Where a line of the records contains the word "triangle", show that line.

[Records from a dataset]
+ + + + +

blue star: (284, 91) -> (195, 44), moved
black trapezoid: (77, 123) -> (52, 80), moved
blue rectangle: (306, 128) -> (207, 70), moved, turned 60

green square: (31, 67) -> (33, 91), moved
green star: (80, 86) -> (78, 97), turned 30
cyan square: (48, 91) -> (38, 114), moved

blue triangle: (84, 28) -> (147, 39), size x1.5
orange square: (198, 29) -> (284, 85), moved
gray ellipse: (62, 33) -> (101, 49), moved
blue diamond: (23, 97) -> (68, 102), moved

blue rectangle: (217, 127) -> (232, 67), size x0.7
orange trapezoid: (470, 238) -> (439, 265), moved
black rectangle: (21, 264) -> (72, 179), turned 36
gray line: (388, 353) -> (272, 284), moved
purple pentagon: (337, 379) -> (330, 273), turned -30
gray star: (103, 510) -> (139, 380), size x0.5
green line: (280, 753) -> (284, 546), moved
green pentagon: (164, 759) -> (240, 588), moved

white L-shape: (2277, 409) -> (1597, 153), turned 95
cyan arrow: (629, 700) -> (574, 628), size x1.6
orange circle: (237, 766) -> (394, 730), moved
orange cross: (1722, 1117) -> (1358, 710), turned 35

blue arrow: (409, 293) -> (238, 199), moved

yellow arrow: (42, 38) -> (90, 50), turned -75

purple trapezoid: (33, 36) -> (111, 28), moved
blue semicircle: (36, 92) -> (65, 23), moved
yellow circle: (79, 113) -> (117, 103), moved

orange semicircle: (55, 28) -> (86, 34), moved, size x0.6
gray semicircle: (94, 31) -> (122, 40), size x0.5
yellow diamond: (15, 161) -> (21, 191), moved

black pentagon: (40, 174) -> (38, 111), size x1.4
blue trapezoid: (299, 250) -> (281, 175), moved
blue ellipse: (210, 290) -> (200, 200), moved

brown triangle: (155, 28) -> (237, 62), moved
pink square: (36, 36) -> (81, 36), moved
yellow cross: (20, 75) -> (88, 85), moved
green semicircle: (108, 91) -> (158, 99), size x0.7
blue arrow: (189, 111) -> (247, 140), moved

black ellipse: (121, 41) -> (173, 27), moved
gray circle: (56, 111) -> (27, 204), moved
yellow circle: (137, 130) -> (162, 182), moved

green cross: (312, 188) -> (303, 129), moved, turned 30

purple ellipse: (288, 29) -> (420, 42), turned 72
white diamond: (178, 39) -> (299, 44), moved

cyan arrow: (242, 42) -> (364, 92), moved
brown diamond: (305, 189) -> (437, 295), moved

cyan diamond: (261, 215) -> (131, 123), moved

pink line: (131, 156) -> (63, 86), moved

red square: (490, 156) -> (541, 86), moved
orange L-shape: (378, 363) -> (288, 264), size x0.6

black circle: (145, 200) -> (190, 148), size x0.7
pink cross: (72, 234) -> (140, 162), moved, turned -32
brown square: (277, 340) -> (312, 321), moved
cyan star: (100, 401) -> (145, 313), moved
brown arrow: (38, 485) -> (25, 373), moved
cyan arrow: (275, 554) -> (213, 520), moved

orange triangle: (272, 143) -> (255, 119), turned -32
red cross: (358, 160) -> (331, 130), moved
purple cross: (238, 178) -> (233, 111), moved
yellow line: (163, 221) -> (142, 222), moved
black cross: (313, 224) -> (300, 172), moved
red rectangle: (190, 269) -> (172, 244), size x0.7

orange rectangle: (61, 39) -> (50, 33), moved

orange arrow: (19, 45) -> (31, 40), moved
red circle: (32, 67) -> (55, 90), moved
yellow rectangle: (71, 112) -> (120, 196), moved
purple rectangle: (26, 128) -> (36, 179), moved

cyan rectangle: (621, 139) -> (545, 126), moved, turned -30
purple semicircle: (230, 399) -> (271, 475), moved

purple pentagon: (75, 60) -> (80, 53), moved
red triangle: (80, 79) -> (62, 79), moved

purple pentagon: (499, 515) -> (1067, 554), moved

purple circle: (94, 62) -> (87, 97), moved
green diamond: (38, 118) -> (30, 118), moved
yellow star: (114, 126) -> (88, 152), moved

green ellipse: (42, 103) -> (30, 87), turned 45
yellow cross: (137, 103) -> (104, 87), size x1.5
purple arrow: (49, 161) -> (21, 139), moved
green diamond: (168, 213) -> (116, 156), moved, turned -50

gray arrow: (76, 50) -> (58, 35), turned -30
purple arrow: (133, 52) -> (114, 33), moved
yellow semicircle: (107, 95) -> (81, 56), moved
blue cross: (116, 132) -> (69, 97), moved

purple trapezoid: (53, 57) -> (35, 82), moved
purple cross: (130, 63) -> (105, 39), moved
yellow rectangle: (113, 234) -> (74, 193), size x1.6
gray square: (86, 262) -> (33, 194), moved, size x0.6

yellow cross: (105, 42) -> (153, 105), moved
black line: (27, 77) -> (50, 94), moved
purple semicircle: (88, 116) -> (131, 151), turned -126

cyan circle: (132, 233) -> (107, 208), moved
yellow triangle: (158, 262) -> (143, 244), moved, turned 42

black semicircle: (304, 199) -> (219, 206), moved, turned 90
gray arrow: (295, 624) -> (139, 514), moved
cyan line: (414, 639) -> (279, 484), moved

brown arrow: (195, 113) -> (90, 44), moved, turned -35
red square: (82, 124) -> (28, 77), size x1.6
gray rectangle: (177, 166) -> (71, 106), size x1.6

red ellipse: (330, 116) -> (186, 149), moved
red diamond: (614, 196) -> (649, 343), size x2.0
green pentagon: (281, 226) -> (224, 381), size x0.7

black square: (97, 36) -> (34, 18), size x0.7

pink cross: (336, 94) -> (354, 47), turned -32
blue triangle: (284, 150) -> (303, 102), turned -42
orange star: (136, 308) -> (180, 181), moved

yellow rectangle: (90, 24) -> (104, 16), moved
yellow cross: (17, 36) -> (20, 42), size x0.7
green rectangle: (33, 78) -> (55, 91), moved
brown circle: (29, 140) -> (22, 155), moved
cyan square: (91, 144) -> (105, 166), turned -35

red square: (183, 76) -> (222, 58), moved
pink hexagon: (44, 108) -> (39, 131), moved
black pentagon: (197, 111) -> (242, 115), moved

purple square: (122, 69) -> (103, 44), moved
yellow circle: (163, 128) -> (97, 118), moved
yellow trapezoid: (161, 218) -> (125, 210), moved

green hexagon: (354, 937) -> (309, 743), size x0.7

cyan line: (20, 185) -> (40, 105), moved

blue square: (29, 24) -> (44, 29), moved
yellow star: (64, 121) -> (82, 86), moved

+ + + + +

SOLUTION BELOW
blue triangle: (84, 28) -> (147, 39), size x1.5
brown triangle: (155, 28) -> (237, 62), moved
orange triangle: (272, 143) -> (255, 119), turned -32
red triangle: (80, 79) -> (62, 79), moved
yellow triangle: (158, 262) -> (143, 244), moved, turned 42
blue triangle: (284, 150) -> (303, 102), turned -42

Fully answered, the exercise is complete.